**TASK TO CARRY OUT:**
The lines running from the one that contains "none -> orange brick F1:G2 level 1" to the end of the records below are what to reproduce, exactly and without pictures.

**DATA EXCERPTS:**
- - - -
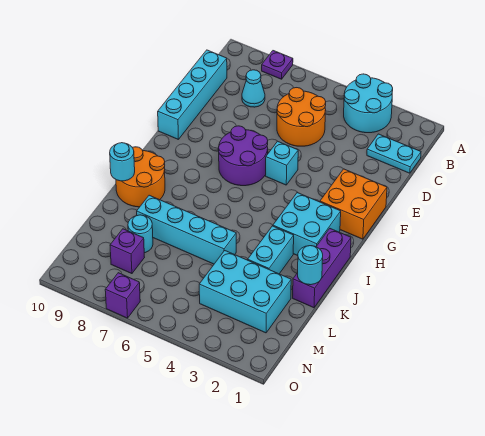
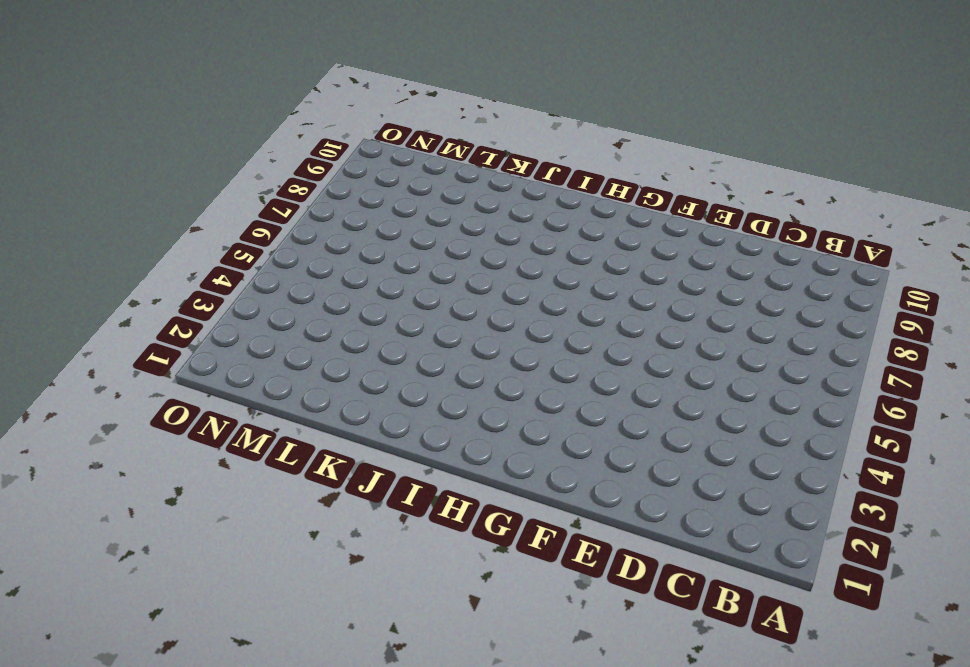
none -> cyan round brick A3:B4 level 1
none -> purple plate A8 level 1
none -> cyan plate C1:C2 level 1

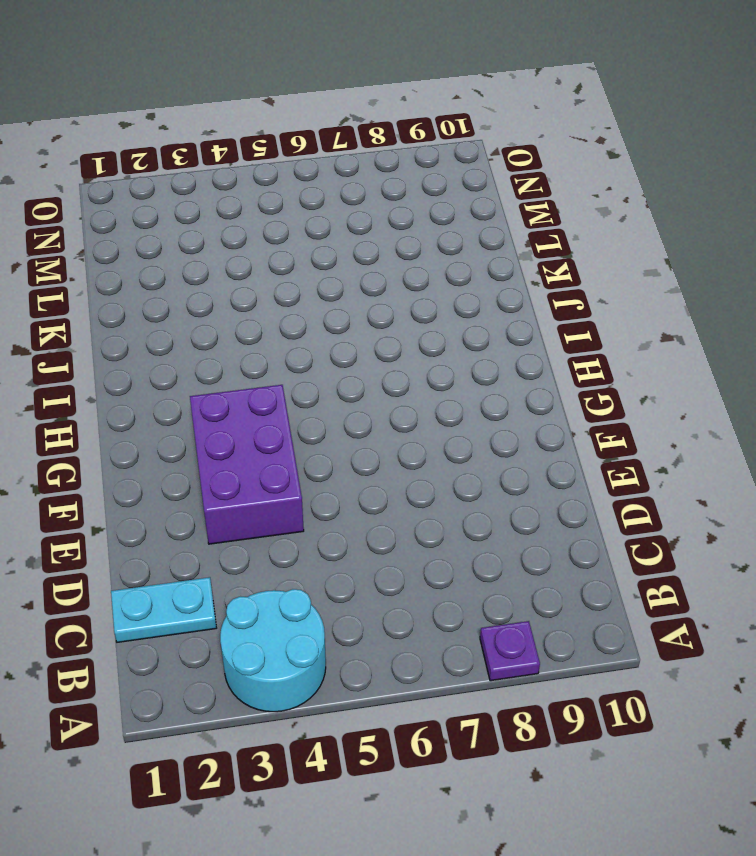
purple brick E3:G4 level 1 -> none
none -> orange round brick C5:D6 level 1
none -> cyan cone C8 level 1
none -> cyan brick C10:F10 level 1

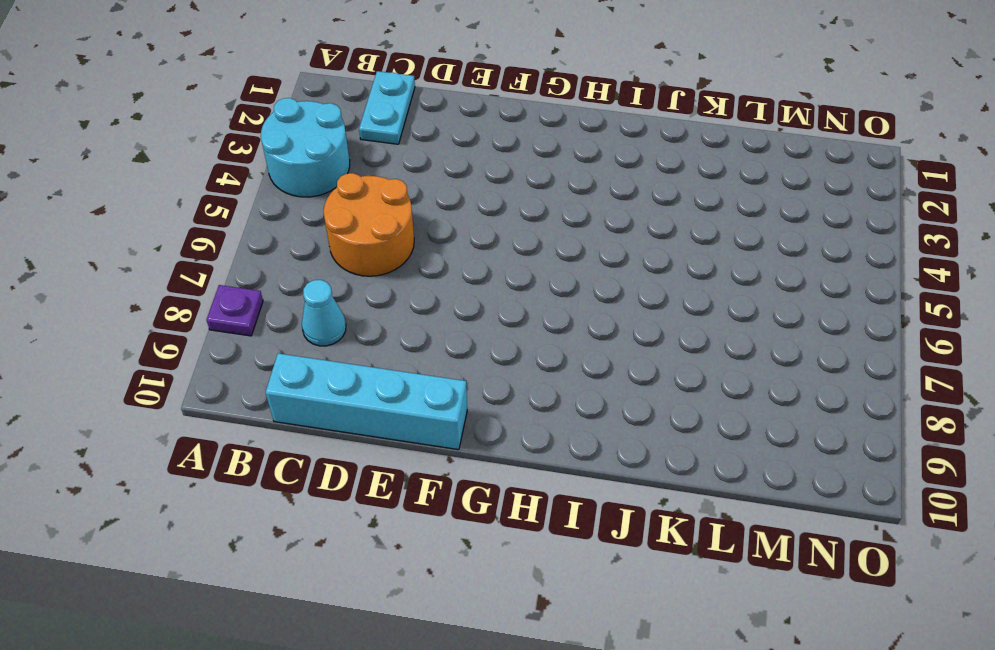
none -> orange brick F1:G2 level 1
none -> cyan brick F5 level 1
none -> purple round brick F6:G7 level 1

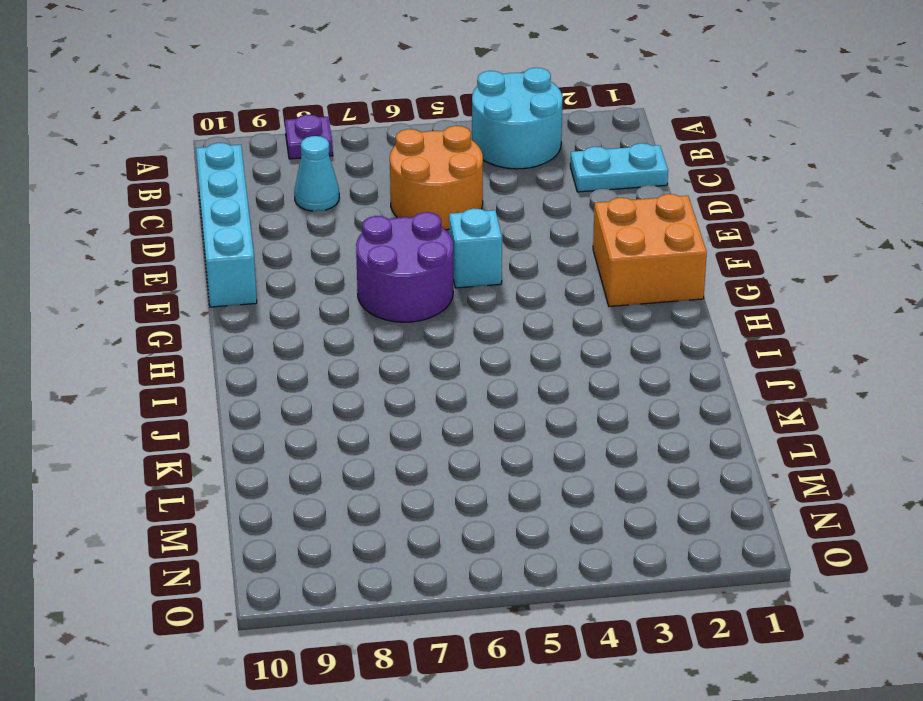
none -> cyan brick H2:I3 level 1
none -> purple brick I1:K1 level 1
none -> orange round brick I9:J10 level 1

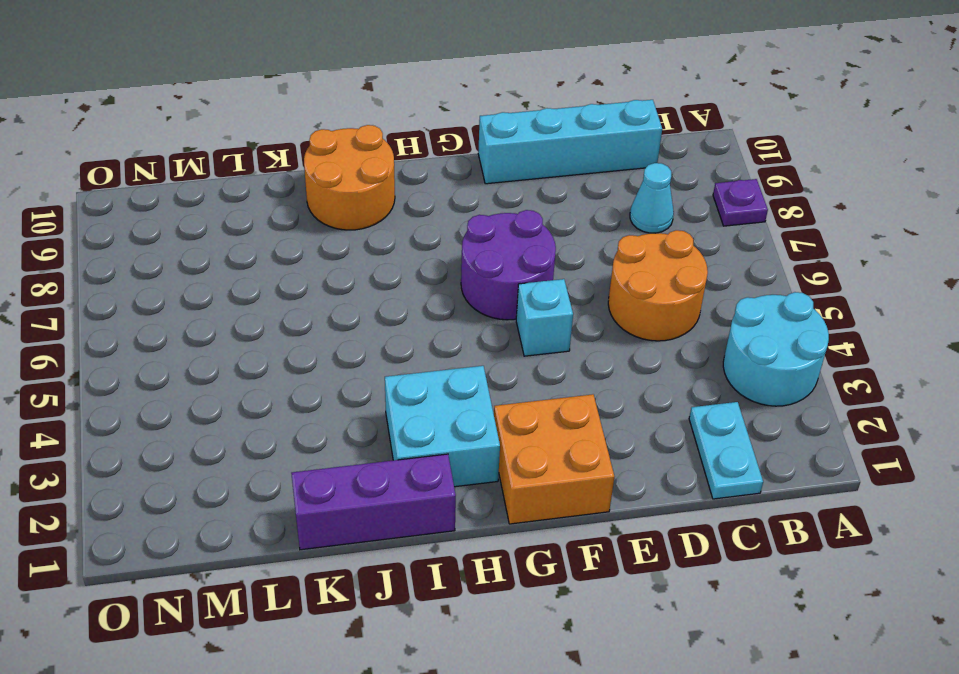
none -> cyan brick J3:K3 level 1
none -> cyan brick K5:K8 level 1
none -> cyan brick L2:M4 level 1

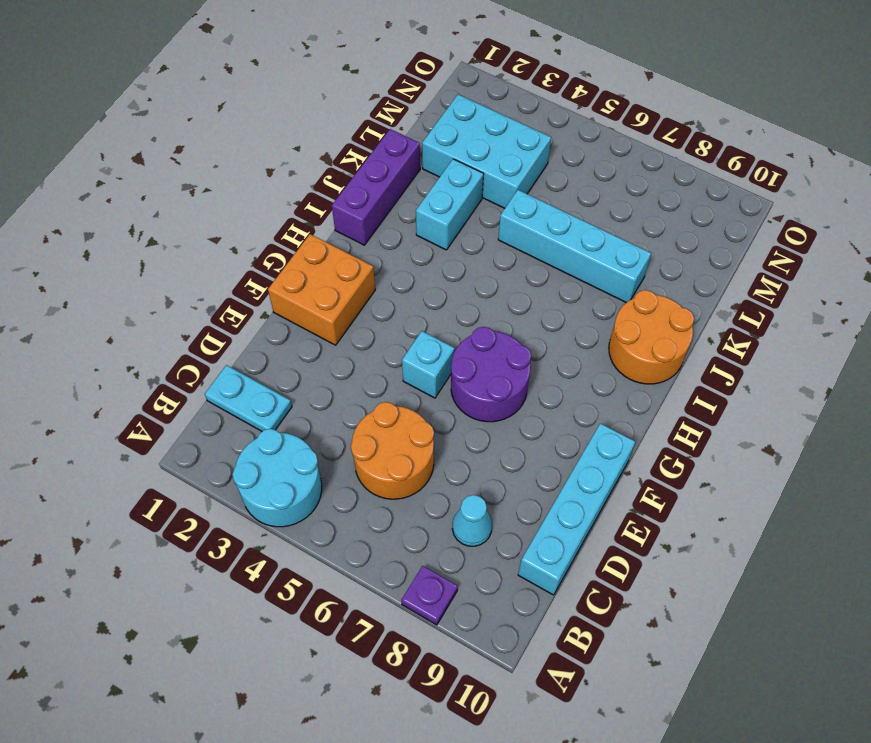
none -> cyan brick H2:I3 level 1
none -> cyan round brick L8 level 1
none -> purple brick M8 level 1

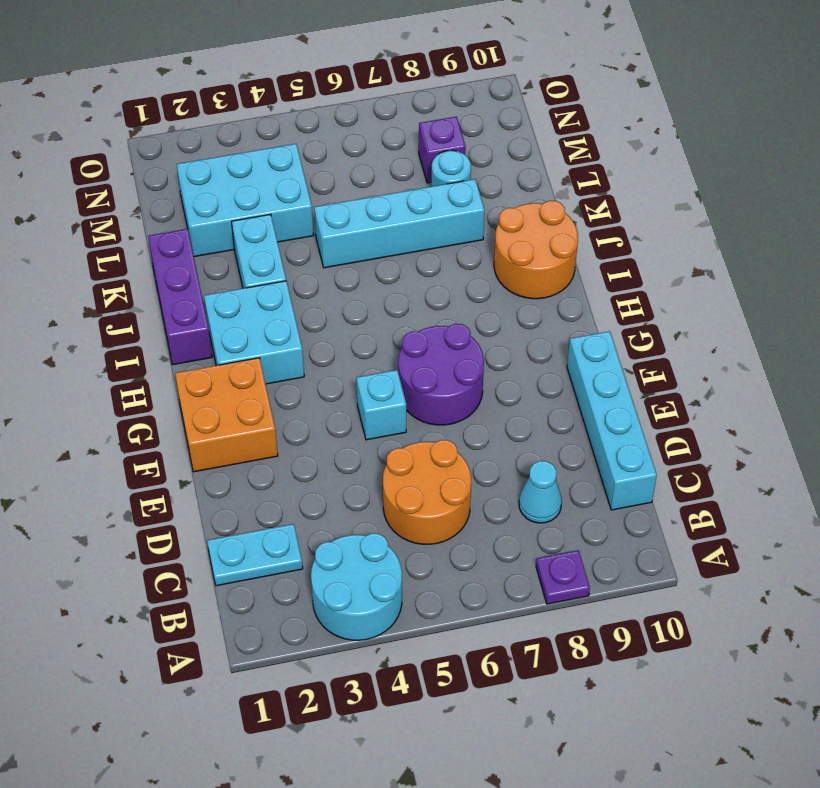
none -> purple brick O7 level 1
none -> cyan round brick J10 level 2
none -> cyan round brick K1 level 2

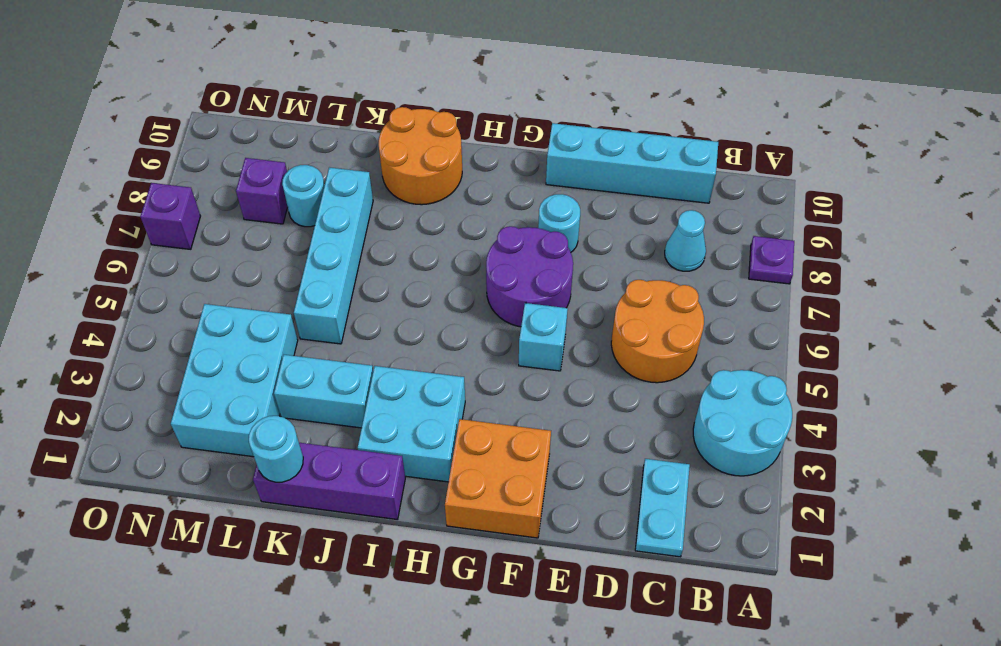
cyan round brick F8 level 1 -> cyan round brick J10 level 2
- - - -
**ANSWER SECTION:**
none -> orange brick F1:G2 level 1
none -> cyan brick F5 level 1
none -> purple round brick F6:G7 level 1

none -> cyan brick H2:I3 level 1
none -> purple brick I1:K1 level 1
none -> orange round brick I9:J10 level 1

none -> cyan brick J3:K3 level 1
none -> cyan brick K5:K8 level 1
none -> cyan brick L2:M4 level 1

none -> cyan brick H2:I3 level 1
none -> cyan round brick L8 level 1
none -> purple brick M8 level 1

none -> purple brick O7 level 1
none -> cyan round brick J10 level 2
none -> cyan round brick K1 level 2

cyan round brick F8 level 1 -> cyan round brick J10 level 2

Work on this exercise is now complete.